=== INFORMATION PROVIDED ===

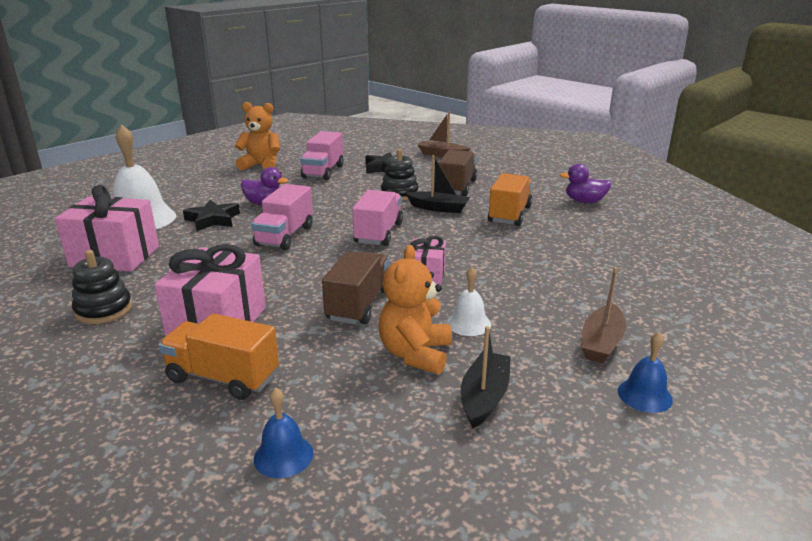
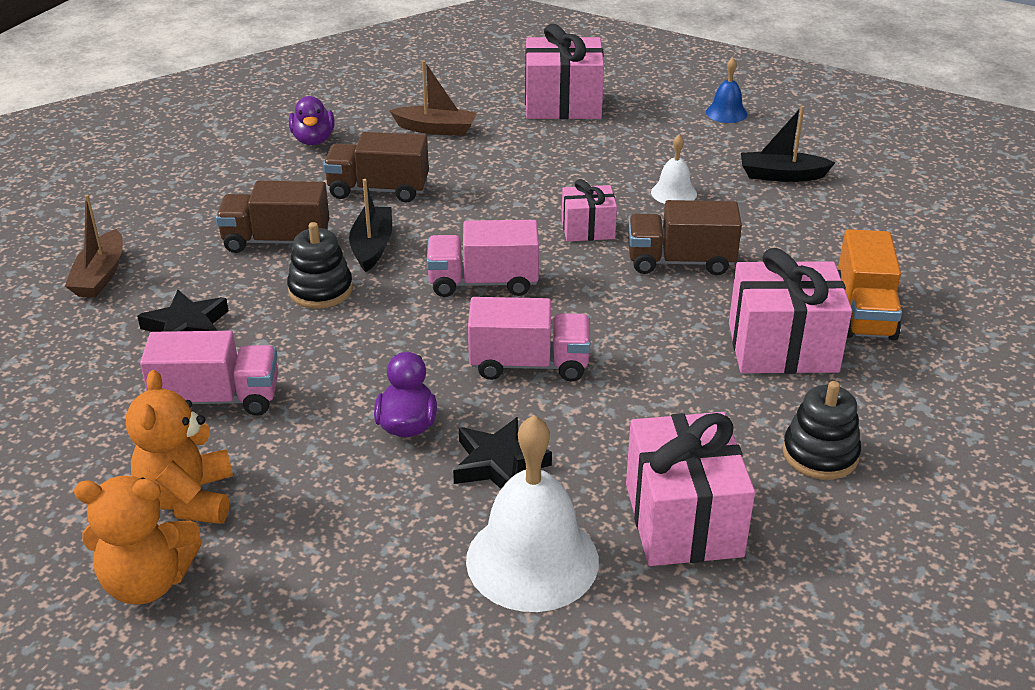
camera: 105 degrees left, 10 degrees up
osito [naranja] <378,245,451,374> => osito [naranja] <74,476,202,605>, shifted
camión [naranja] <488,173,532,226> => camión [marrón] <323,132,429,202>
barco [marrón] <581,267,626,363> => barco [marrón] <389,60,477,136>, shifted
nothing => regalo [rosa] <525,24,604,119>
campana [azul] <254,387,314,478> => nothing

===

Repeat only the stretch of lines starting at the one containing "osito [naranja] <378,245,451,374>" and running to the final line of the entries above.

* _YOUR SOLUTION_
osito [naranja] <378,245,451,374> => osito [naranja] <74,476,202,605>, shifted
camión [naranja] <488,173,532,226> => camión [marrón] <323,132,429,202>
barco [marrón] <581,267,626,363> => barco [marrón] <389,60,477,136>, shifted
nothing => regalo [rosa] <525,24,604,119>
campana [azul] <254,387,314,478> => nothing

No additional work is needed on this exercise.